Provided entries below:

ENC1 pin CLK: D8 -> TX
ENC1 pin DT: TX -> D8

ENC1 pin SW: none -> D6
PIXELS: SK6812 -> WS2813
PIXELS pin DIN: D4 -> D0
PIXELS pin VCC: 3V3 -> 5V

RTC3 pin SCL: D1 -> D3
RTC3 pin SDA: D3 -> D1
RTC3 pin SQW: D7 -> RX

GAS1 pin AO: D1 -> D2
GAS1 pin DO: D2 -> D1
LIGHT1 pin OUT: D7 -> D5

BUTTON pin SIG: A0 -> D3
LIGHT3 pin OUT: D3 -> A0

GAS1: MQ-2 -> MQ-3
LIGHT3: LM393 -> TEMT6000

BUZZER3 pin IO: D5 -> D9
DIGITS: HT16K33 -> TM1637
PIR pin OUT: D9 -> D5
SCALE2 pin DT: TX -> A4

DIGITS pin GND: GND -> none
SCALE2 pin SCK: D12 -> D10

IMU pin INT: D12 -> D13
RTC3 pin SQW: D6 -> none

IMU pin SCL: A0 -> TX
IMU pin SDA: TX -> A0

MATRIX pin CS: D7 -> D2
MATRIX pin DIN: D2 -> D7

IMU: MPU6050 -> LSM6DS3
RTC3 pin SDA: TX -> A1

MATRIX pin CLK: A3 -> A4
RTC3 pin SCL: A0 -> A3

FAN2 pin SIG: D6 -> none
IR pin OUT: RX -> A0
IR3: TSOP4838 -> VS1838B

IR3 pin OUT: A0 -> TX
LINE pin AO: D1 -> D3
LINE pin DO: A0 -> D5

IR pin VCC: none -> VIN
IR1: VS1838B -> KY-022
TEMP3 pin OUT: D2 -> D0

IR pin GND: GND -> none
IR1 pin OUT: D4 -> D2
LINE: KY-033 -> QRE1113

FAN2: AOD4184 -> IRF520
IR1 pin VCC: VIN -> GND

End of Provided entries.

* [Task description] Every entry must appear again in the answer, exactly as written.

* [Exercise solution]
ENC1 pin CLK: D8 -> TX
ENC1 pin DT: TX -> D8

ENC1 pin SW: none -> D6
PIXELS: SK6812 -> WS2813
PIXELS pin DIN: D4 -> D0
PIXELS pin VCC: 3V3 -> 5V

RTC3 pin SCL: D1 -> D3
RTC3 pin SDA: D3 -> D1
RTC3 pin SQW: D7 -> RX

GAS1 pin AO: D1 -> D2
GAS1 pin DO: D2 -> D1
LIGHT1 pin OUT: D7 -> D5

BUTTON pin SIG: A0 -> D3
LIGHT3 pin OUT: D3 -> A0

GAS1: MQ-2 -> MQ-3
LIGHT3: LM393 -> TEMT6000

BUZZER3 pin IO: D5 -> D9
DIGITS: HT16K33 -> TM1637
PIR pin OUT: D9 -> D5
SCALE2 pin DT: TX -> A4

DIGITS pin GND: GND -> none
SCALE2 pin SCK: D12 -> D10

IMU pin INT: D12 -> D13
RTC3 pin SQW: D6 -> none

IMU pin SCL: A0 -> TX
IMU pin SDA: TX -> A0

MATRIX pin CS: D7 -> D2
MATRIX pin DIN: D2 -> D7

IMU: MPU6050 -> LSM6DS3
RTC3 pin SDA: TX -> A1

MATRIX pin CLK: A3 -> A4
RTC3 pin SCL: A0 -> A3

FAN2 pin SIG: D6 -> none
IR pin OUT: RX -> A0
IR3: TSOP4838 -> VS1838B

IR3 pin OUT: A0 -> TX
LINE pin AO: D1 -> D3
LINE pin DO: A0 -> D5

IR pin VCC: none -> VIN
IR1: VS1838B -> KY-022
TEMP3 pin OUT: D2 -> D0

IR pin GND: GND -> none
IR1 pin OUT: D4 -> D2
LINE: KY-033 -> QRE1113

FAN2: AOD4184 -> IRF520
IR1 pin VCC: VIN -> GND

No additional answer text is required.